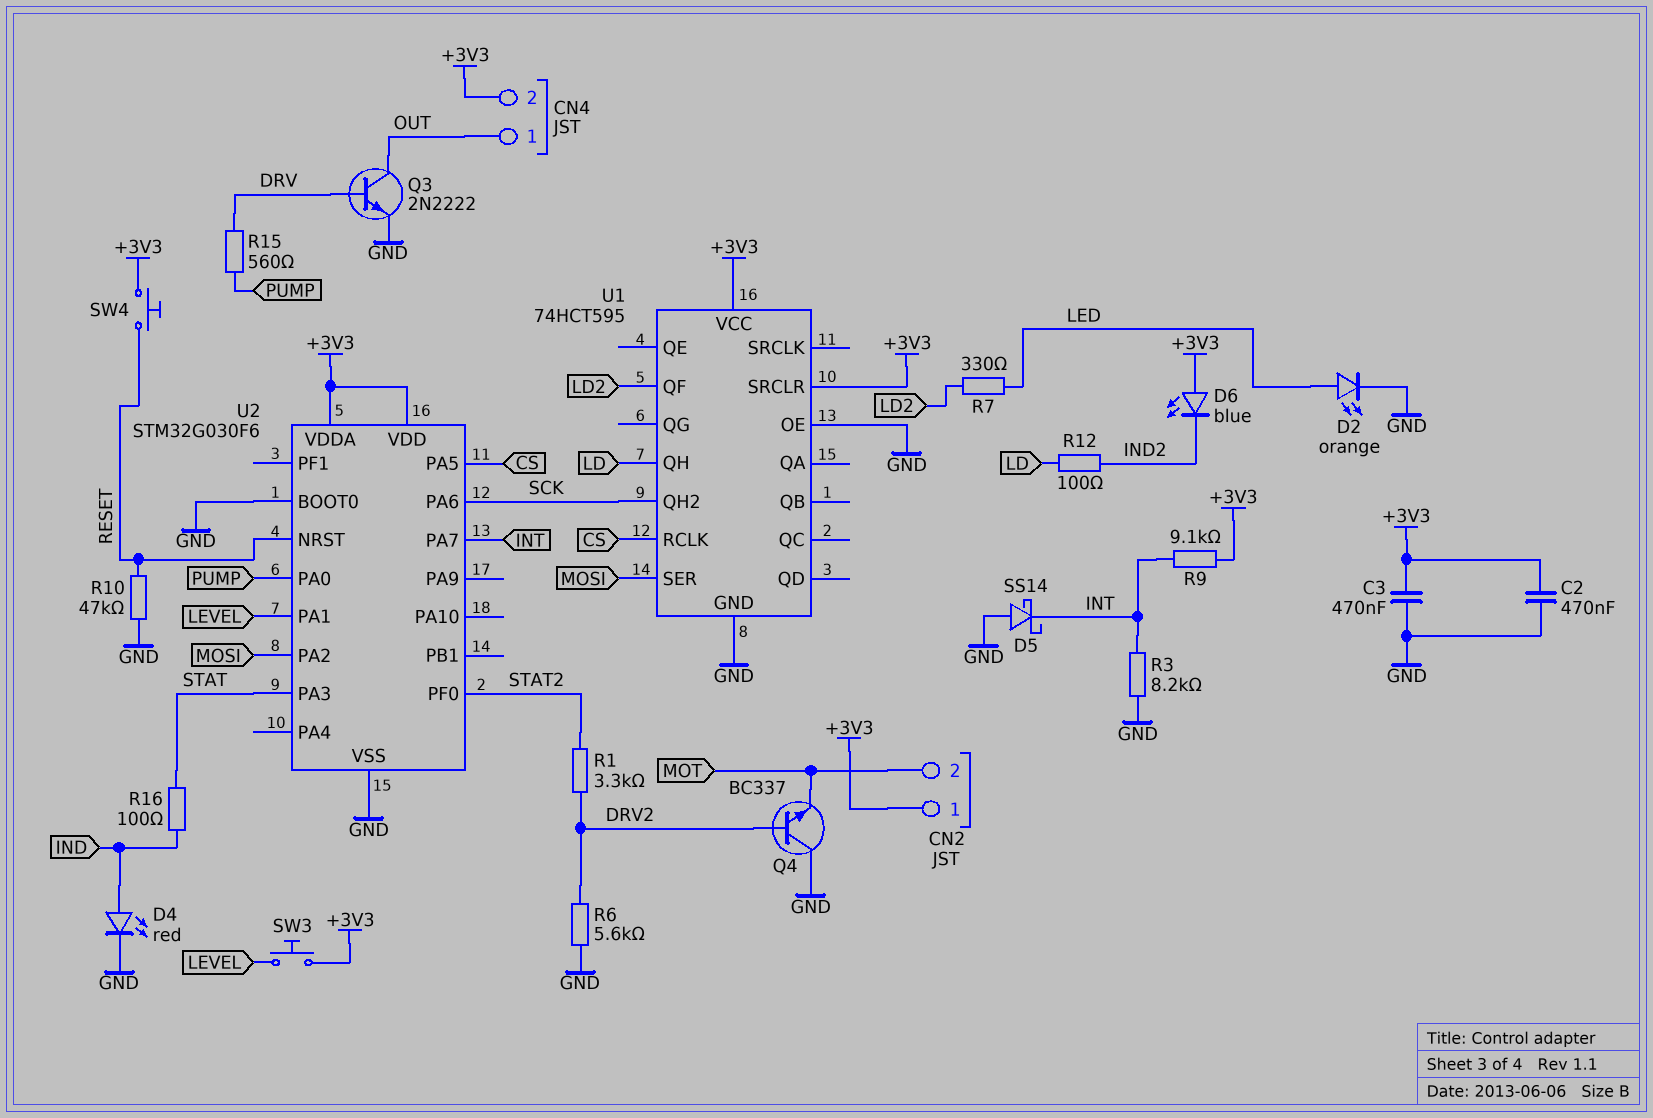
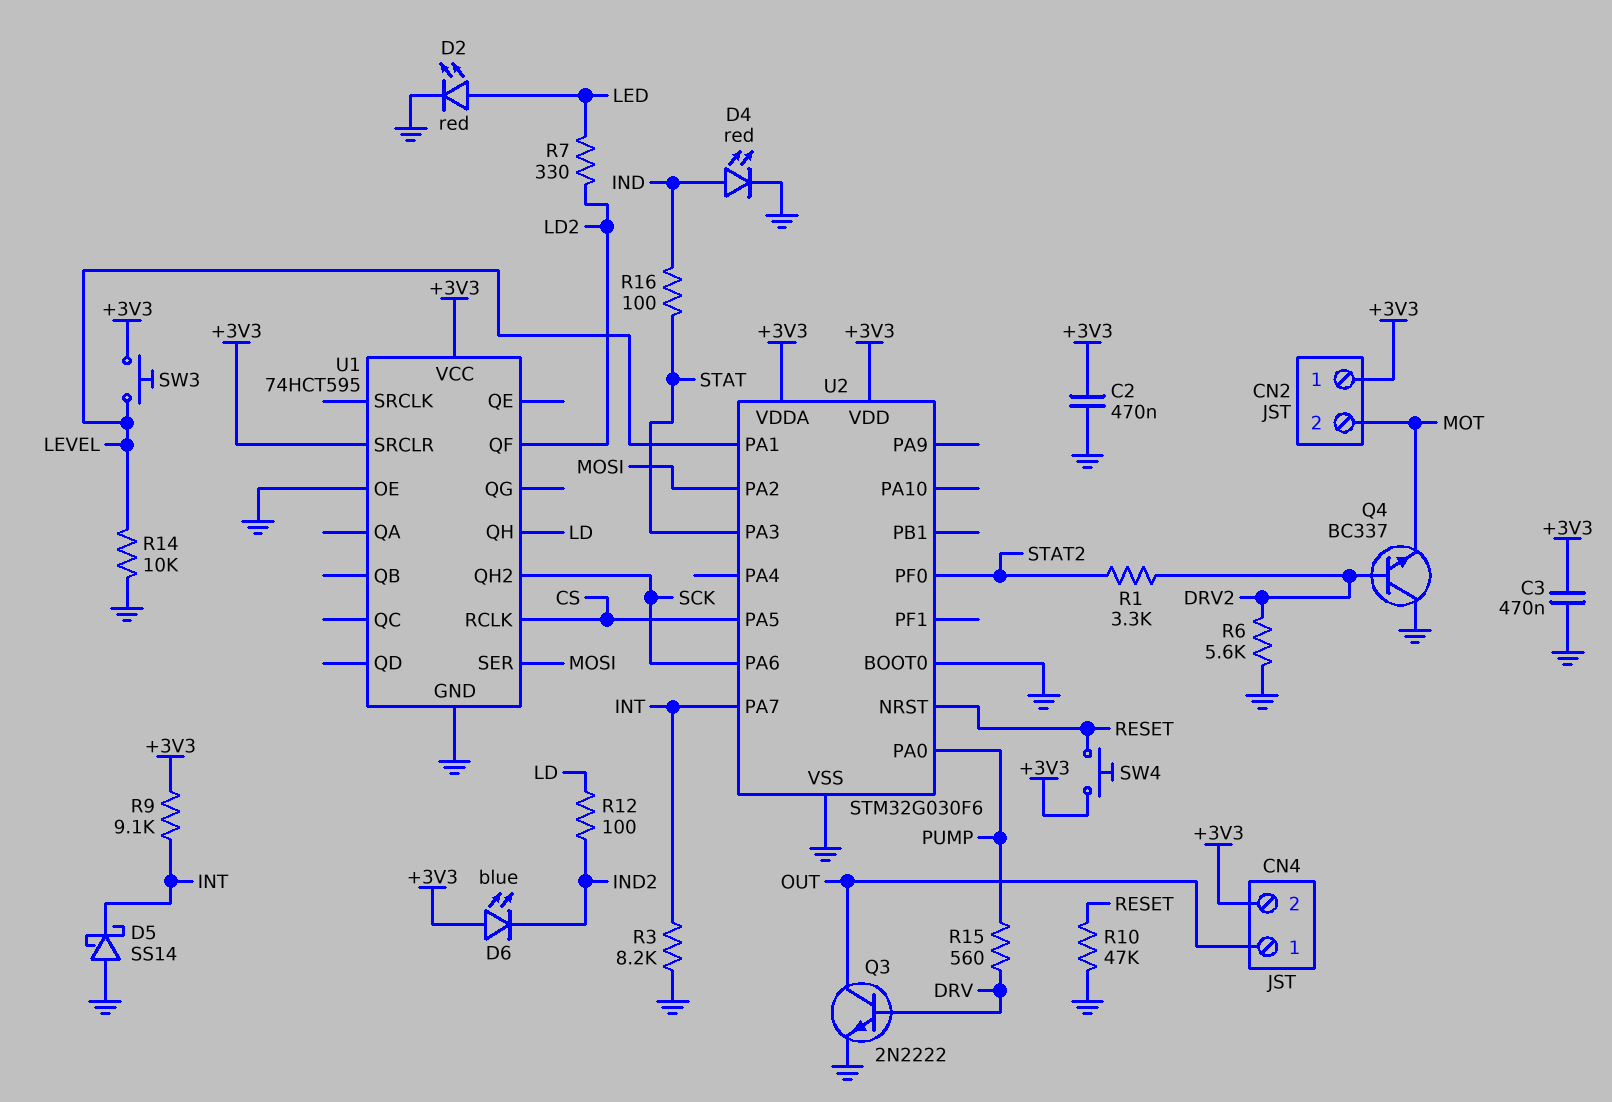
D2: LED orange (A LED, K GND) -> LED red (A LED, K GND)
R14: none -> 10k (GND, LEVEL)

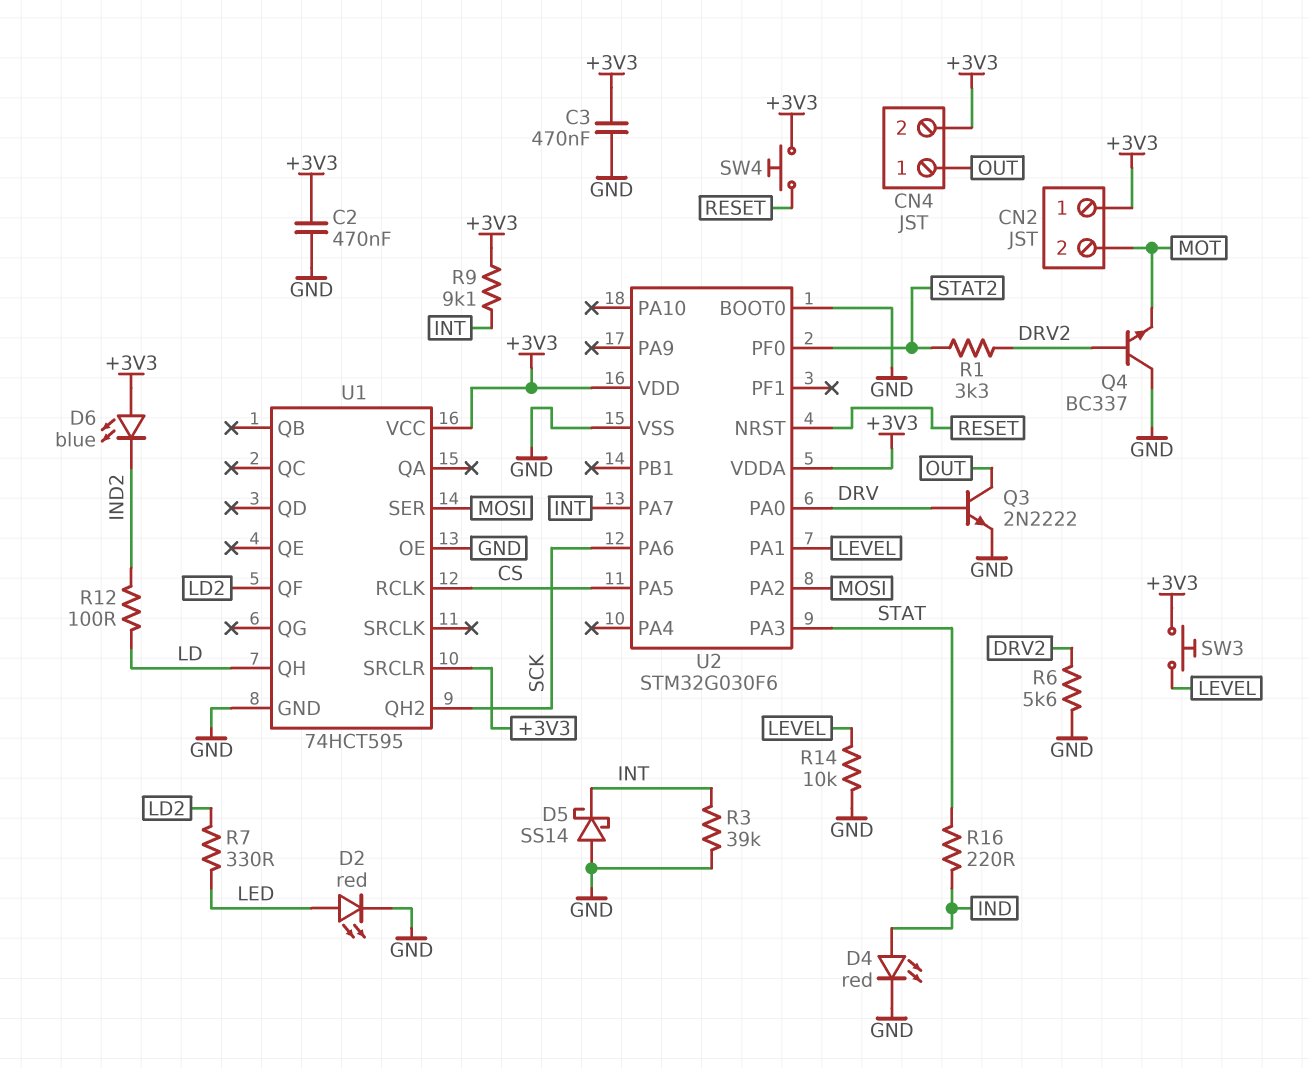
R3: 8.2k (GND, INT) -> 39k (GND, INT)
R10: 47k (GND, RESET) -> none
R15: 560 (DRV, PUMP) -> none
R16: 100 (IND, STAT) -> 220 (IND, STAT)
U2 pin PA0: PUMP -> DRV

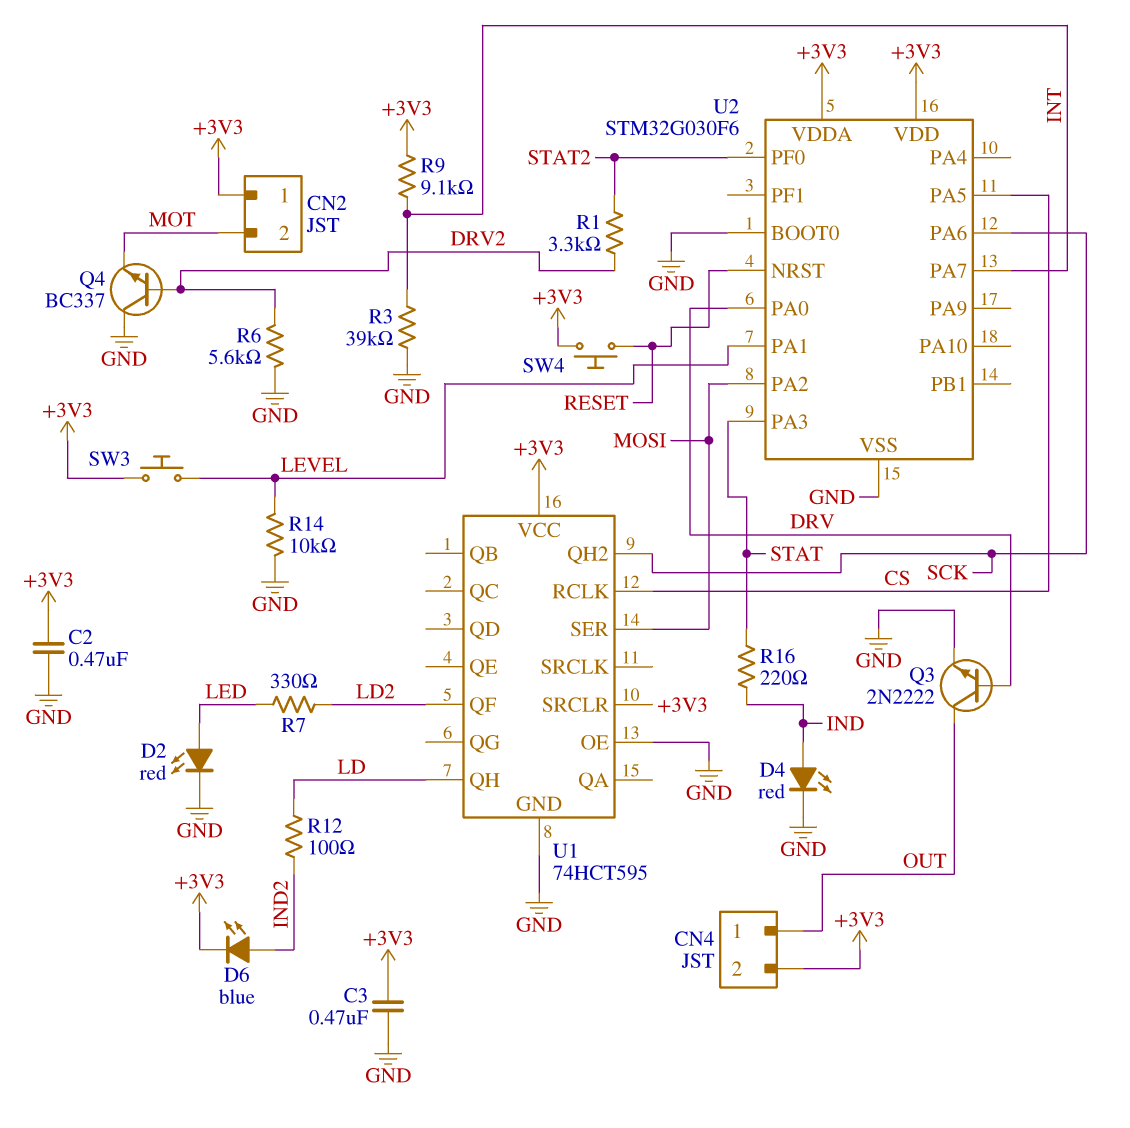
D5: schottky SS14 (A GND, K INT) -> none
D6: LED blue (A +3V3, K IND2) -> LED blue (A IND2, K +3V3)

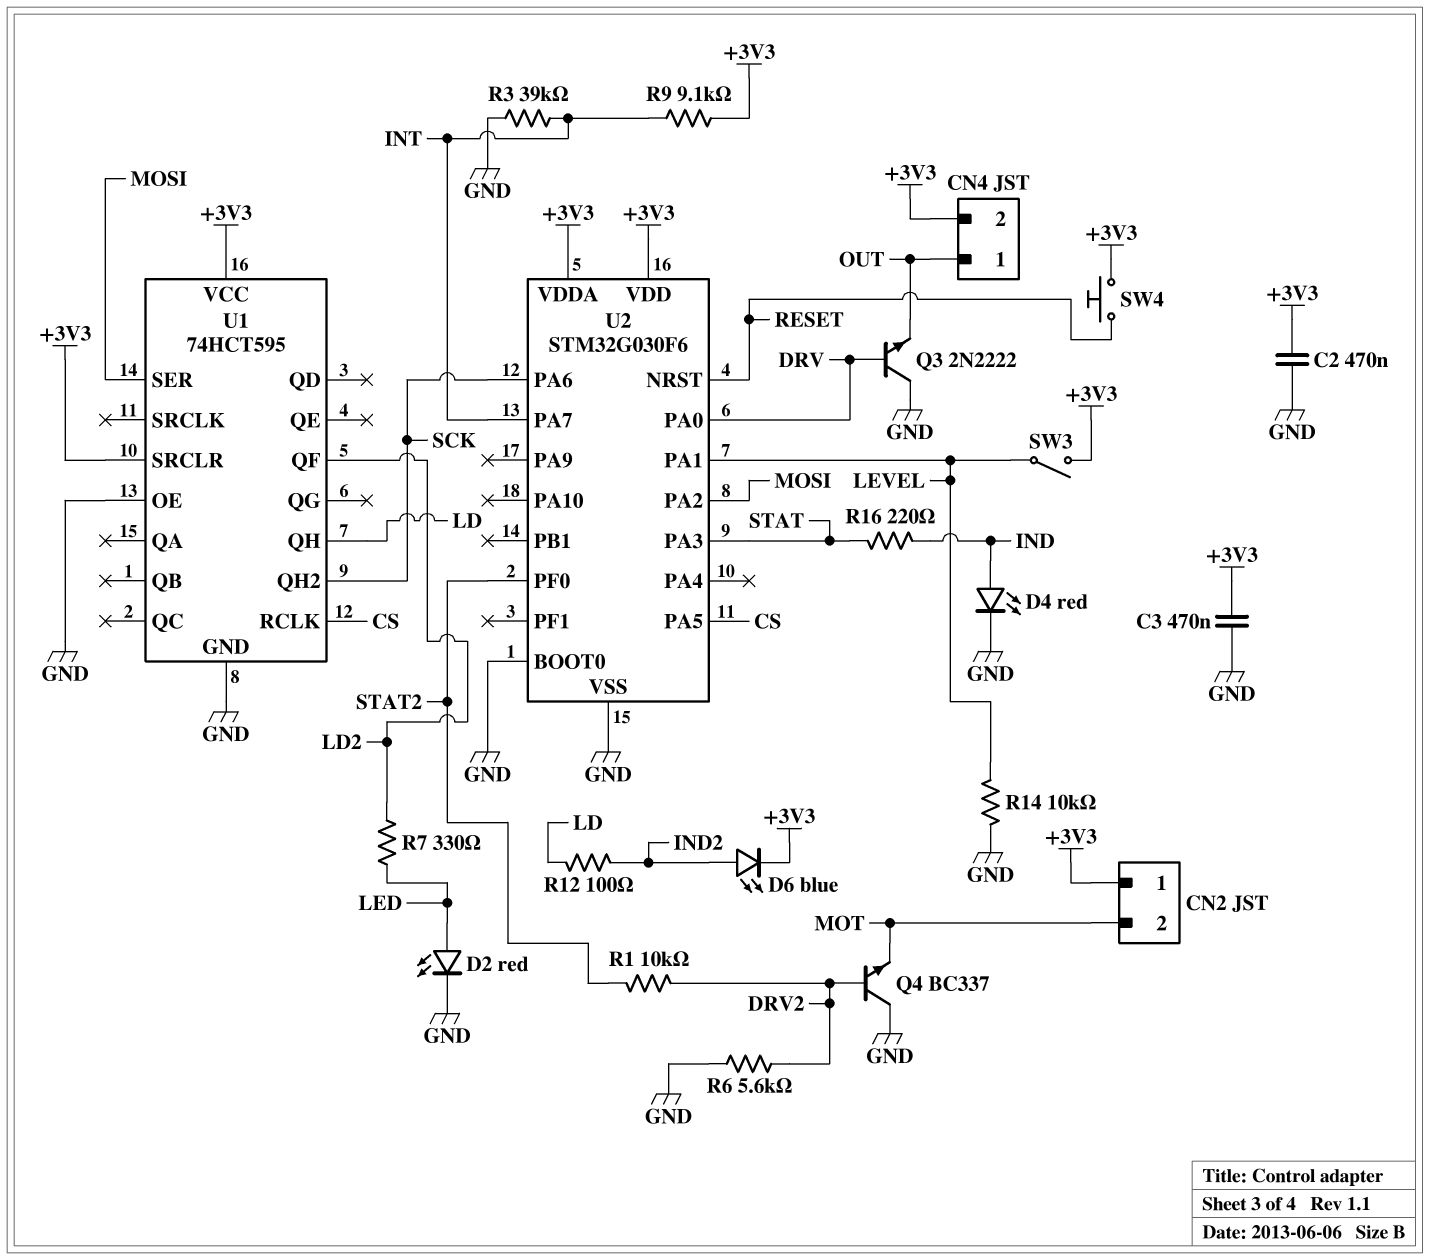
Q3: NPN 2N2222 (B DRV, C OUT, E GND) -> NPN 2N2222 (B DRV, C GND, E OUT)
R1: 3.3k (DRV2, STAT2) -> 10k (DRV2, STAT2)
SW3: button (+3V3, LEVEL) -> switch (+3V3, LEVEL)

EXERCISE AIM: Starting with the line that contains "Q3: NPN 2N2222", copy each line through the end of the data exactly, and leave out all earlier lines.

RESULT BELOW:
Q3: NPN 2N2222 (B DRV, C OUT, E GND) -> NPN 2N2222 (B DRV, C GND, E OUT)
R1: 3.3k (DRV2, STAT2) -> 10k (DRV2, STAT2)
SW3: button (+3V3, LEVEL) -> switch (+3V3, LEVEL)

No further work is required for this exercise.